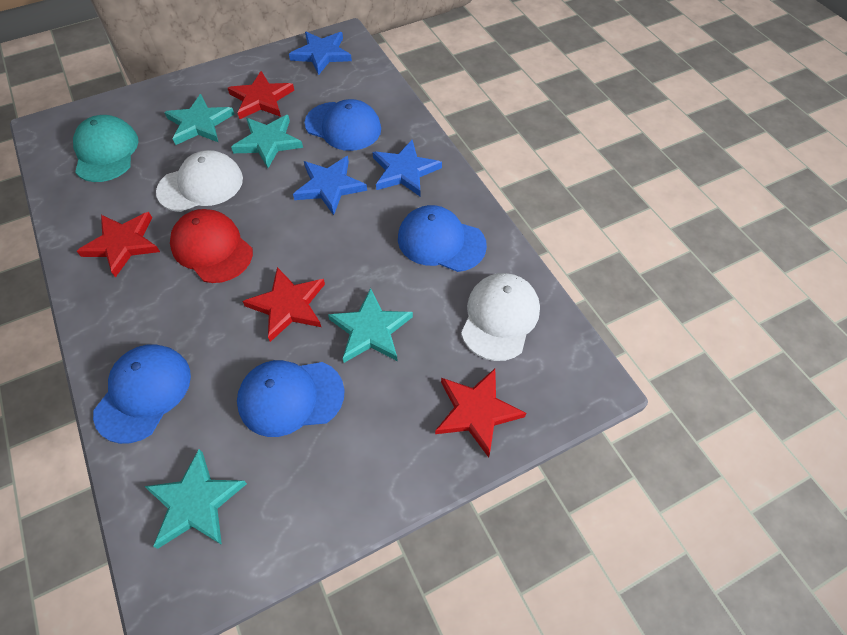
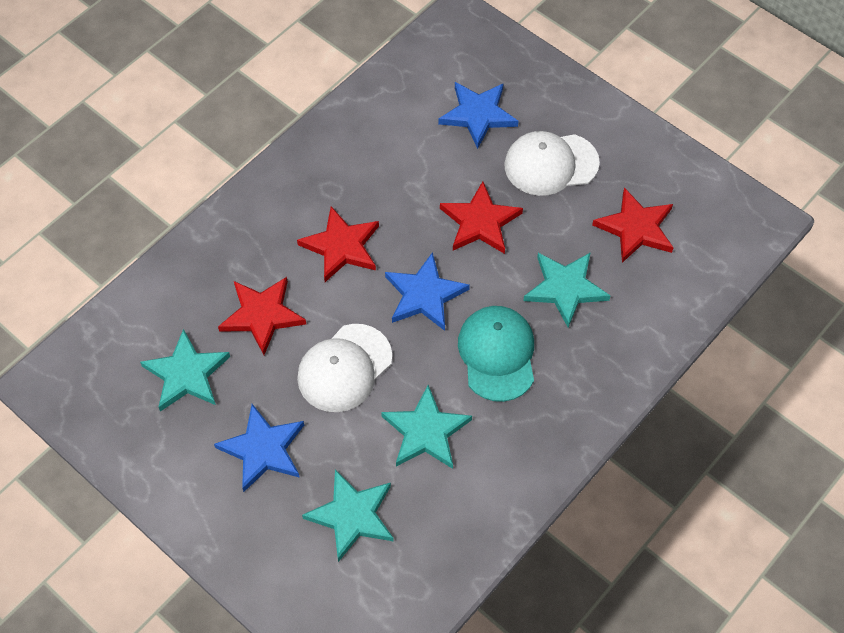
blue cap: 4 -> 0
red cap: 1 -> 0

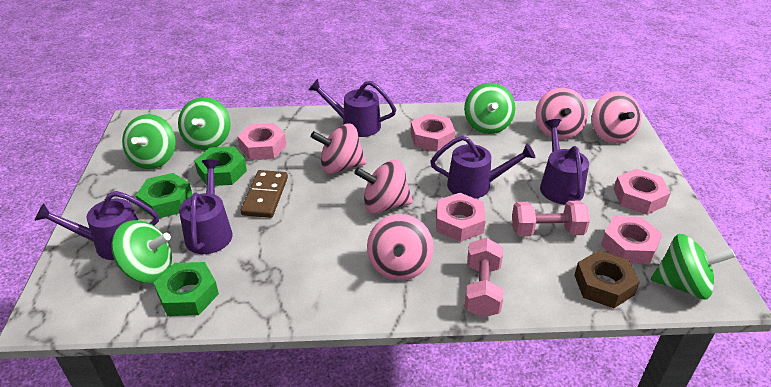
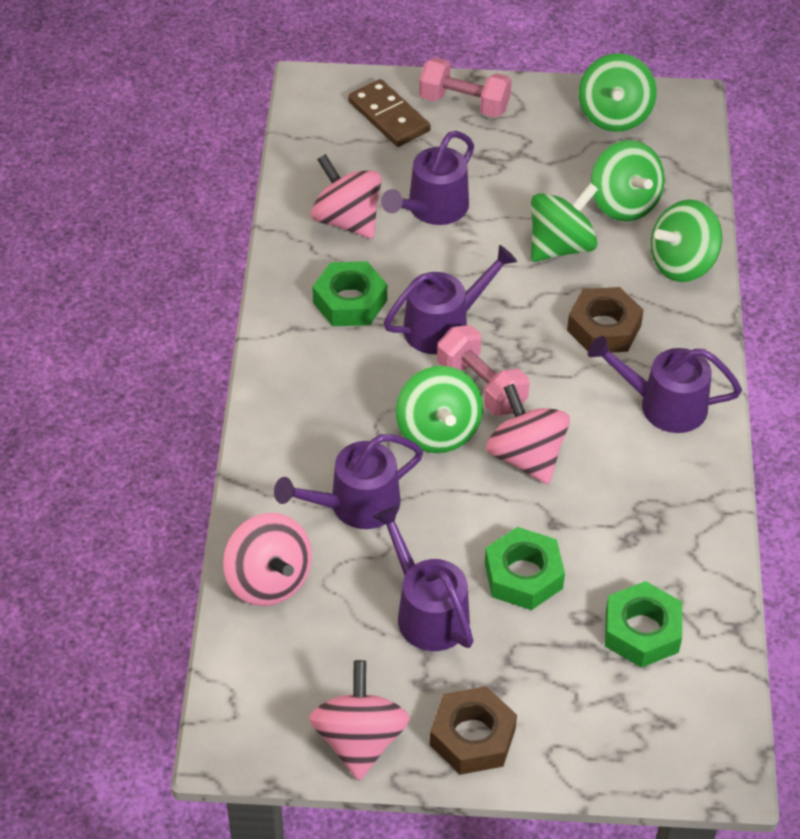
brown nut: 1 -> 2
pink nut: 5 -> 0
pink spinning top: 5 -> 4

----

--- Task goal ---
Skip the pictures and give the entries above again word for word.

--- Response to the task ---
blue cap: 4 -> 0
red cap: 1 -> 0

brown nut: 1 -> 2
pink nut: 5 -> 0
pink spinning top: 5 -> 4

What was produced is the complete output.